## REQUIREMENT
Lines with the word "brown" are the ones wanted. Copy each of them from the entries below.

==========

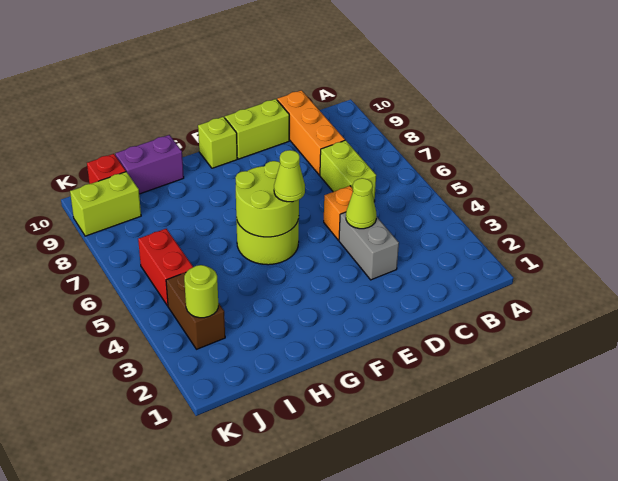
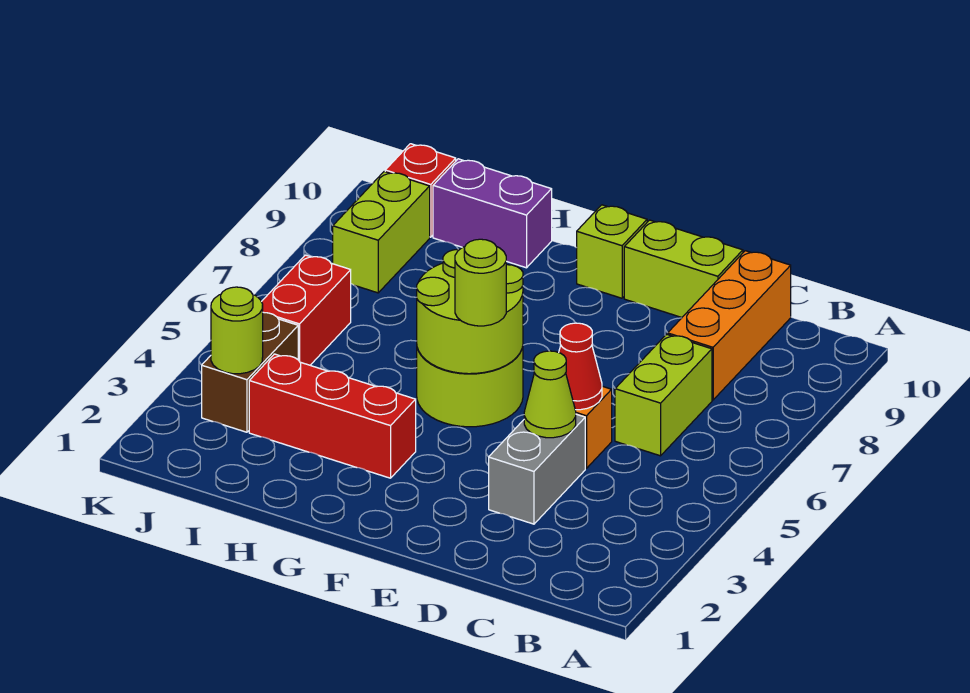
none -> red cone D5 level 2
lime cone F5 level 3 -> lime round brick F5 level 3
none -> red brick G3:I3 level 1
lime brick J9:K9 level 1 -> lime brick J8:J9 level 1

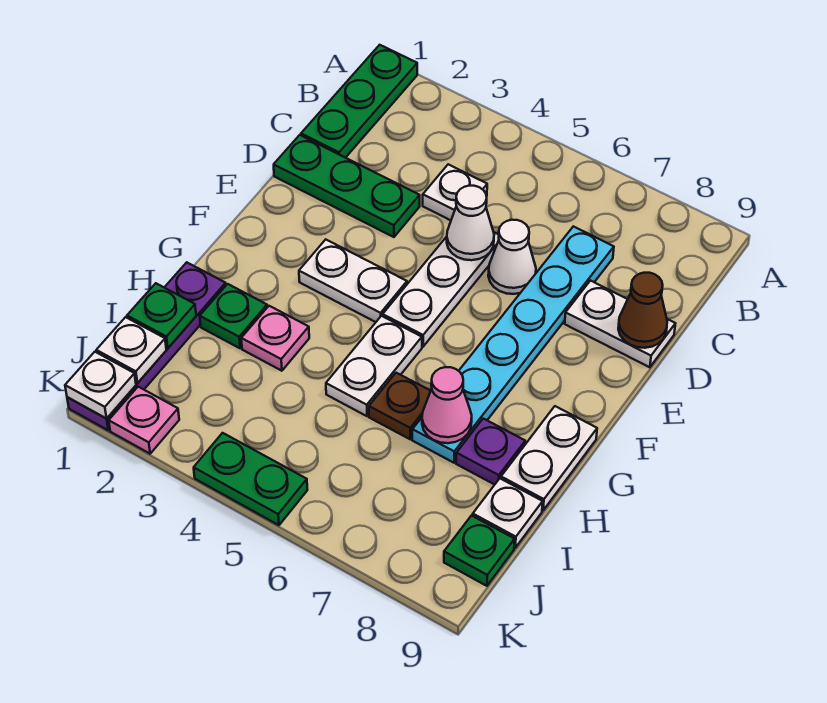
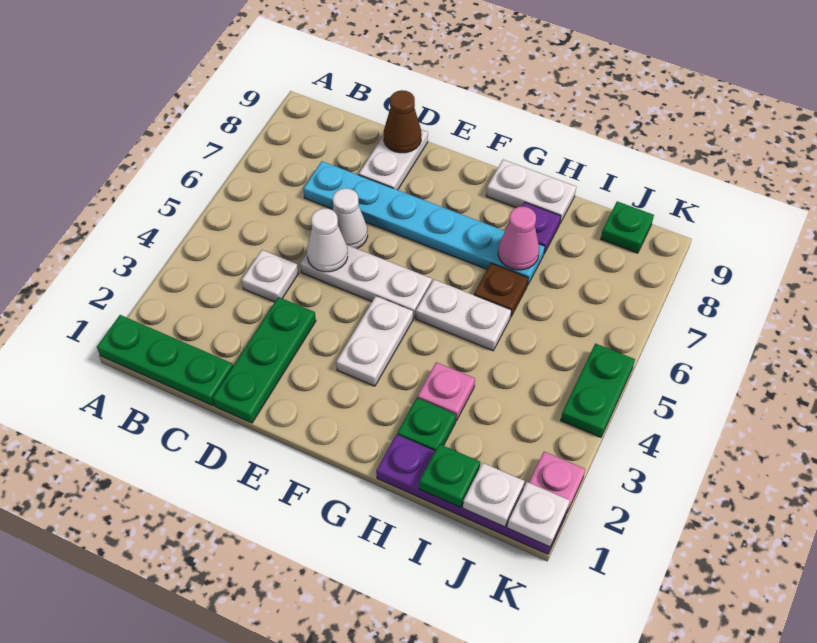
white plate I9 level 1 -> none

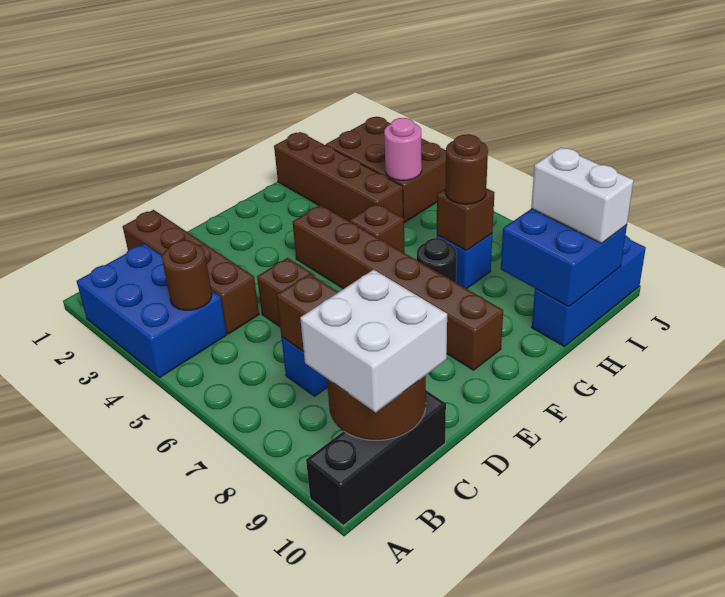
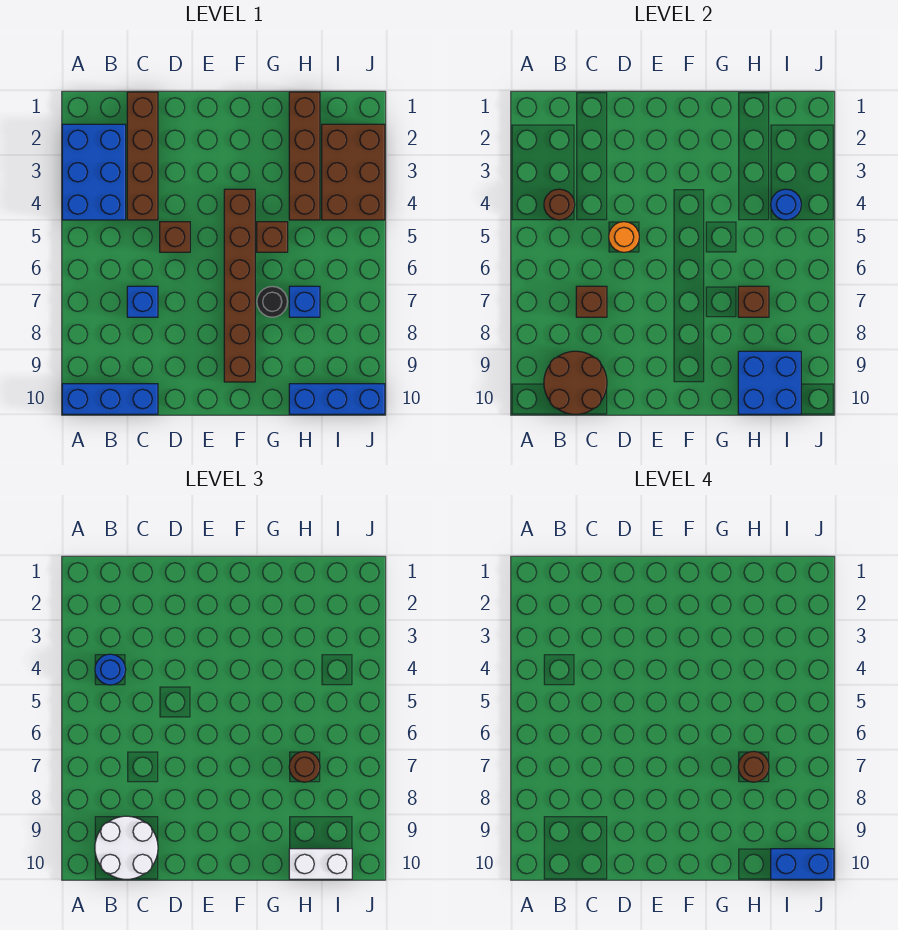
black brick A10:C10 level 1 -> blue brick A10:C10 level 1
none -> blue round brick B4 level 3
white brick B9:C10 level 3 -> white round brick B9:C10 level 3
none -> orange round brick D5 level 2
none -> brown round brick H7 level 4
pink round brick I4 level 2 -> blue round brick I4 level 2
white brick I9:I10 level 3 -> white brick H10:I10 level 3
none -> blue brick I10:J10 level 4

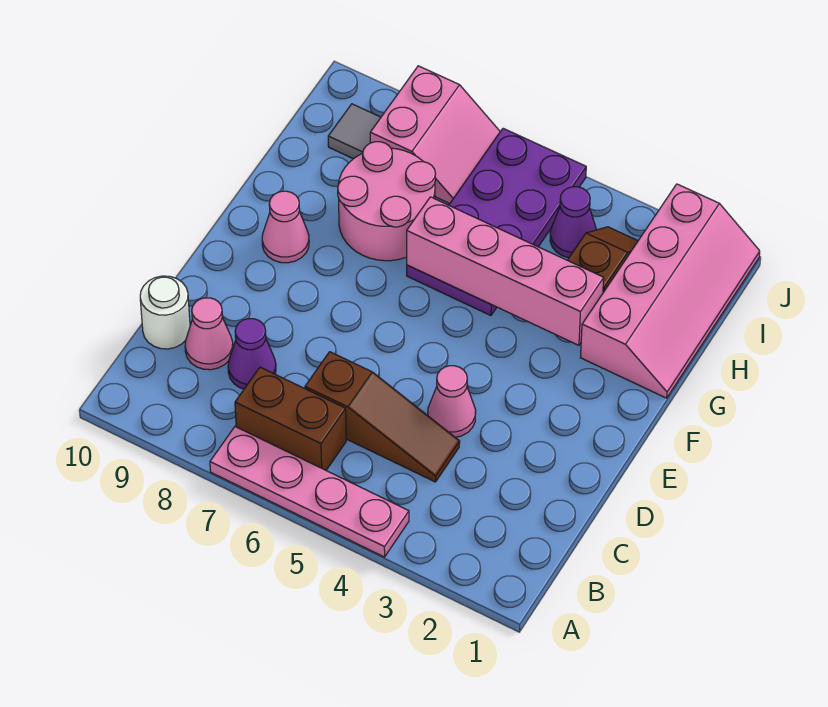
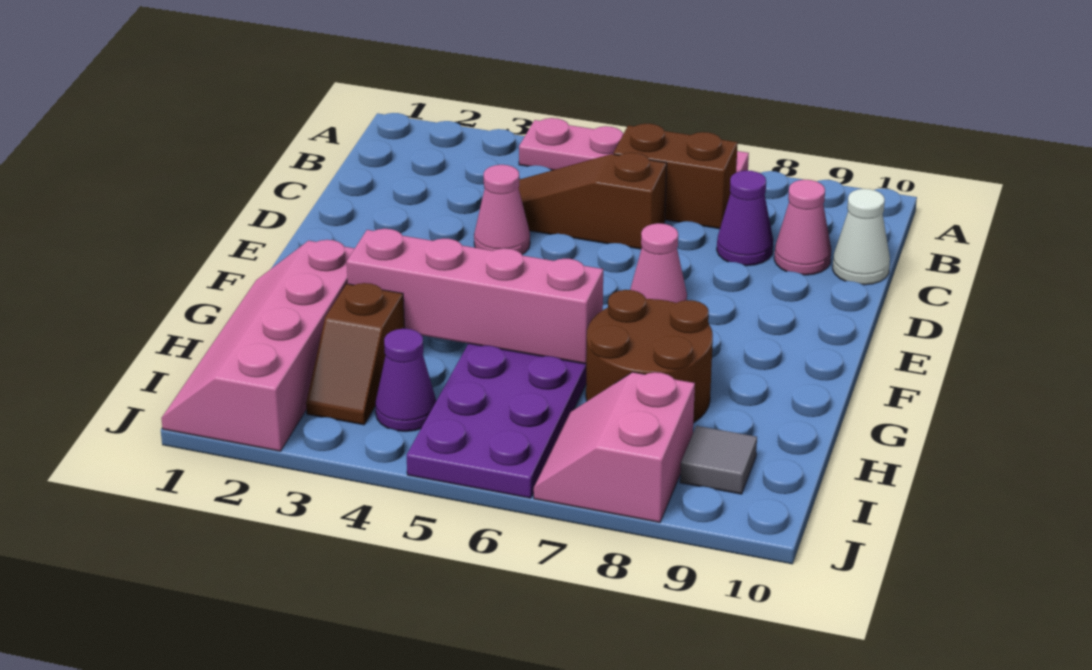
white round brick C10 level 1 -> white cone C10 level 1
pink cone F9 level 1 -> pink cone E7 level 1
pink round brick G7:H8 level 1 -> brown round brick G7:H8 level 1

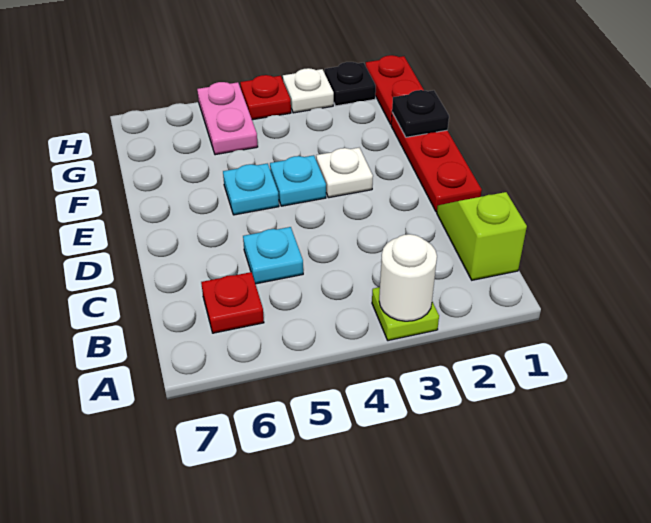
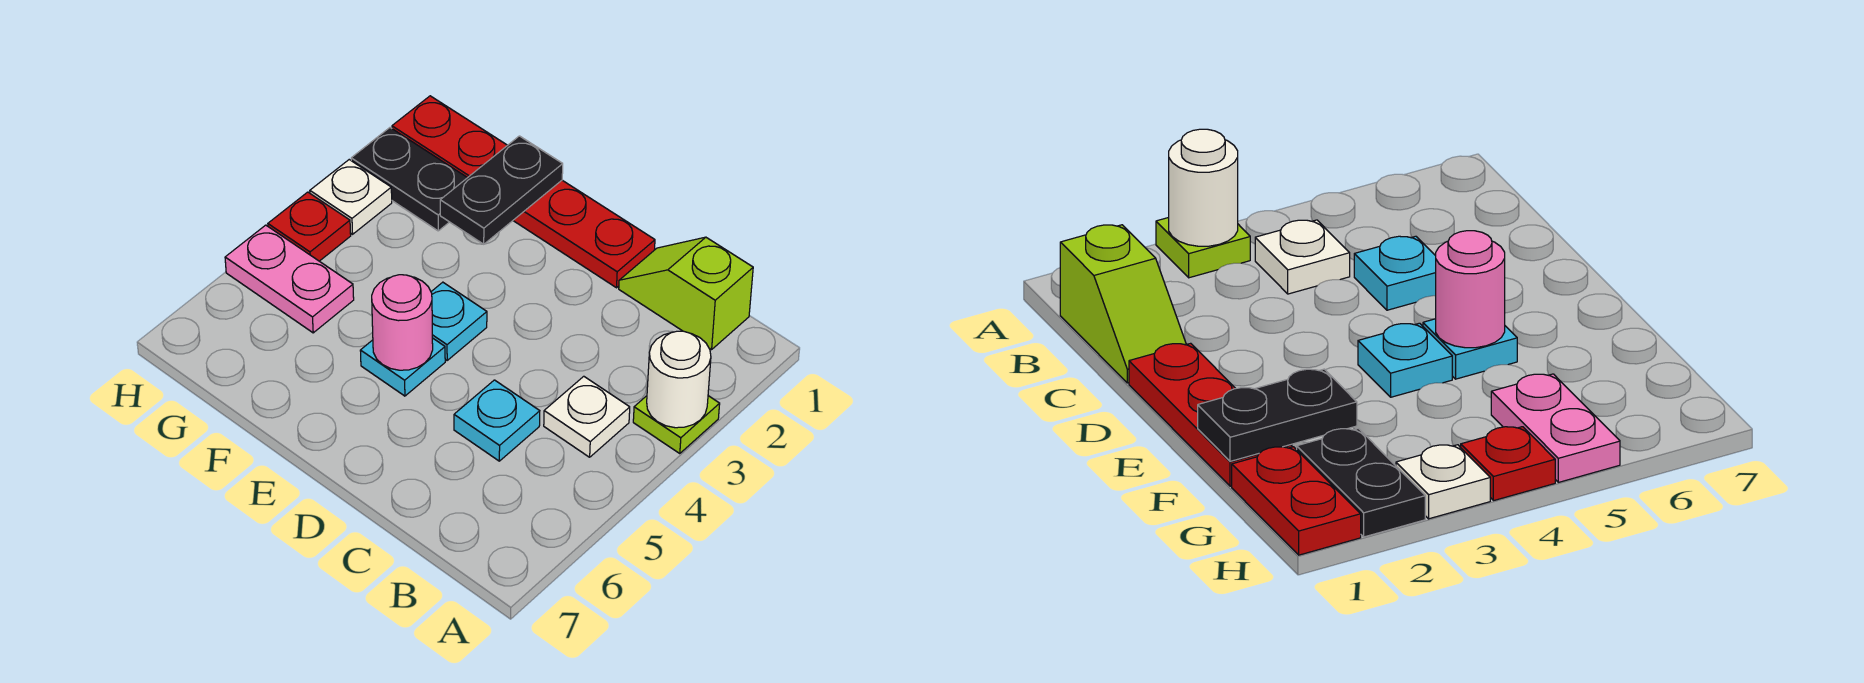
red plate B6 level 1 -> none
white plate E3 level 1 -> white plate B4 level 1
none -> pink round brick E5 level 2
black plate F1 level 2 -> black plate F1:F2 level 2
black plate H2 level 1 -> black plate G2:H2 level 1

==========

## THE COMPLETED TASK
none -> brown round brick H7 level 4
pink round brick G7:H8 level 1 -> brown round brick G7:H8 level 1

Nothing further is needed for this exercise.